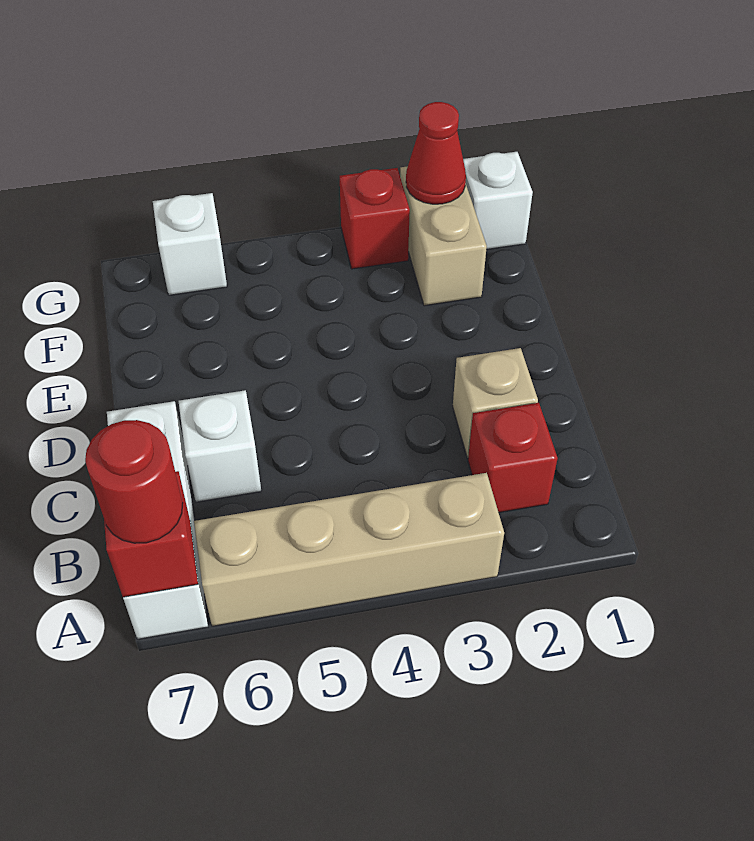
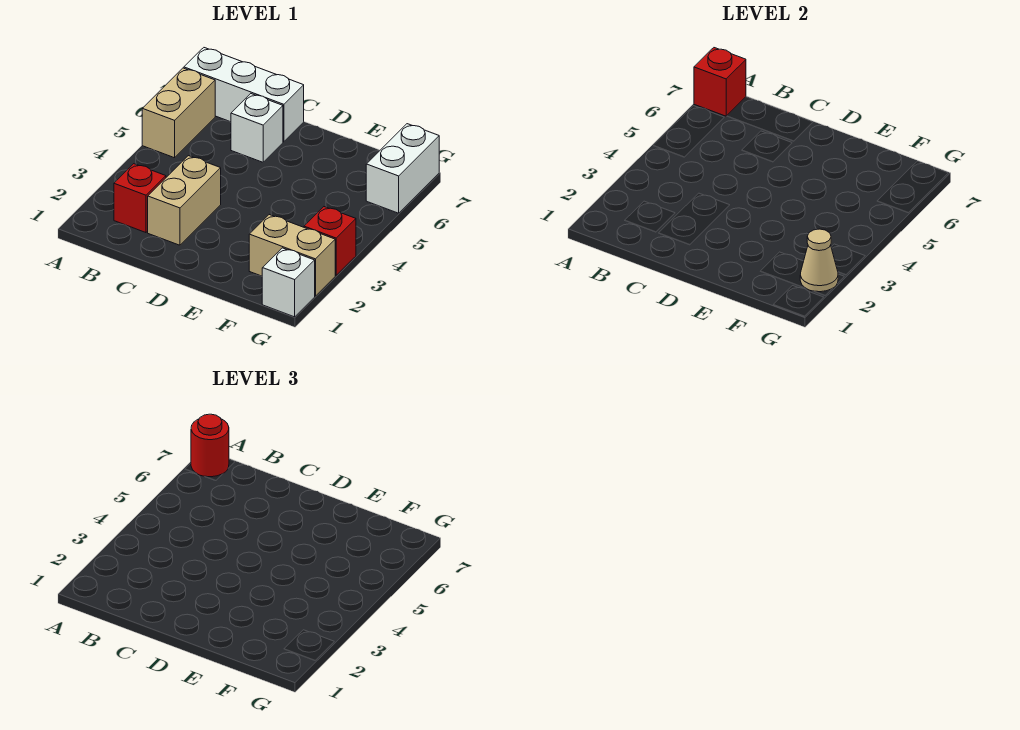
tan brick A3:A6 level 1 -> tan brick A5:A6 level 1
tan brick C2 level 1 -> tan brick C2:C3 level 1
red cone G2 level 2 -> tan cone G2 level 2
white brick G6 level 1 -> white brick G6:G7 level 1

◇ ◇ ◇ ◇ ◇ ◇ ◇

Show every line of the listing in which the string "brick" can be found.

tan brick A3:A6 level 1 -> tan brick A5:A6 level 1
tan brick C2 level 1 -> tan brick C2:C3 level 1
white brick G6 level 1 -> white brick G6:G7 level 1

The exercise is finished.